Which lines hold the string "turned"? Copy each of them from the material below.

═════ RAW DATA ═════

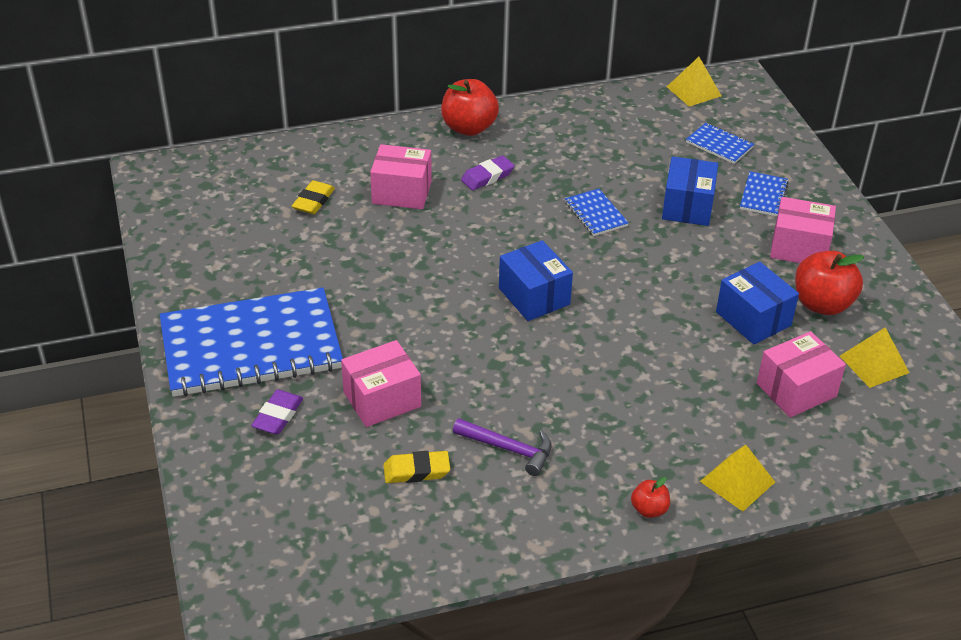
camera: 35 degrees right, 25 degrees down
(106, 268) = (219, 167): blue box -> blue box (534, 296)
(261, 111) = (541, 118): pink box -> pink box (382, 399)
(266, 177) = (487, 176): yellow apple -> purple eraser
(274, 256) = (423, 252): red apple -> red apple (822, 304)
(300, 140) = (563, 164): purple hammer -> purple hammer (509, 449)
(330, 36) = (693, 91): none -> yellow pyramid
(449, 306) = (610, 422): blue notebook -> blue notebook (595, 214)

═════
═════ RAW DATA ═════

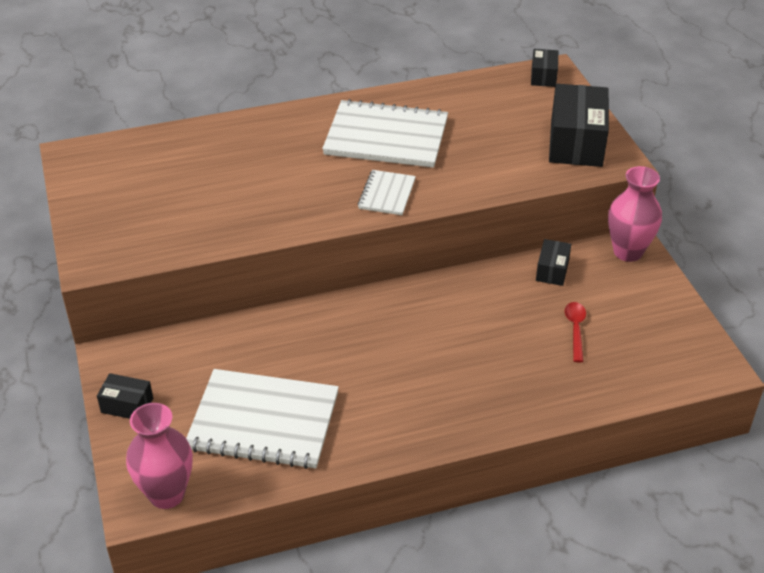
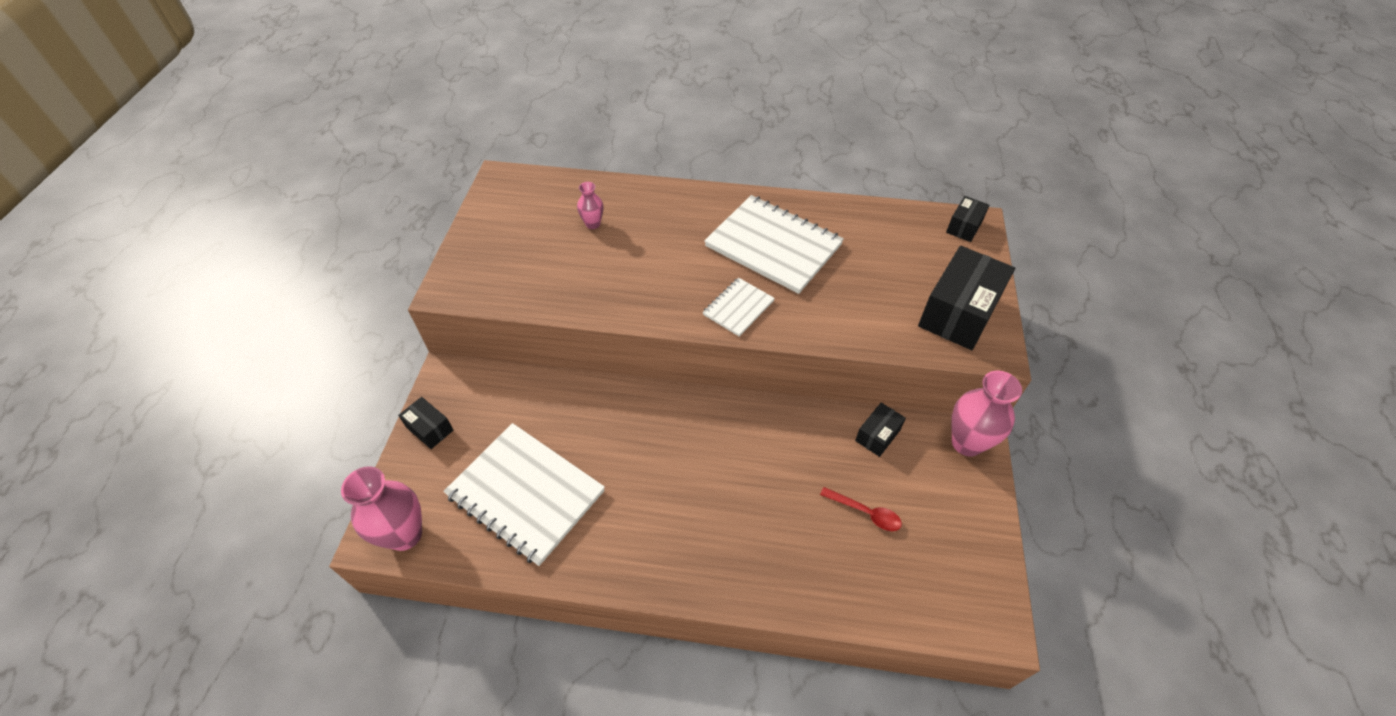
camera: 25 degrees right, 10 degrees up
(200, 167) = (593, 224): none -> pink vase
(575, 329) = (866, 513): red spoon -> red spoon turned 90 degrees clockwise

═════
═════ RAW DATA ═════

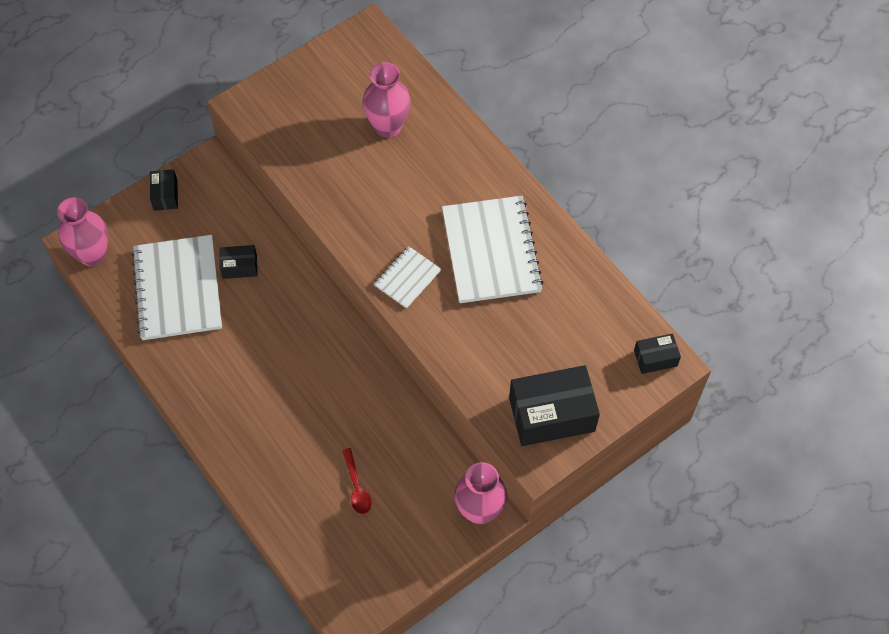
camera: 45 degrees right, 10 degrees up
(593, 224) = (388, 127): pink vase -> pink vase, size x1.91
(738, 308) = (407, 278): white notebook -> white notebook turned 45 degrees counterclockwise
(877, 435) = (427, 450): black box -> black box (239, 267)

═════

» YOUR SOLUTION
(575, 329) = (866, 513): red spoon -> red spoon turned 90 degrees clockwise
(738, 308) = (407, 278): white notebook -> white notebook turned 45 degrees counterclockwise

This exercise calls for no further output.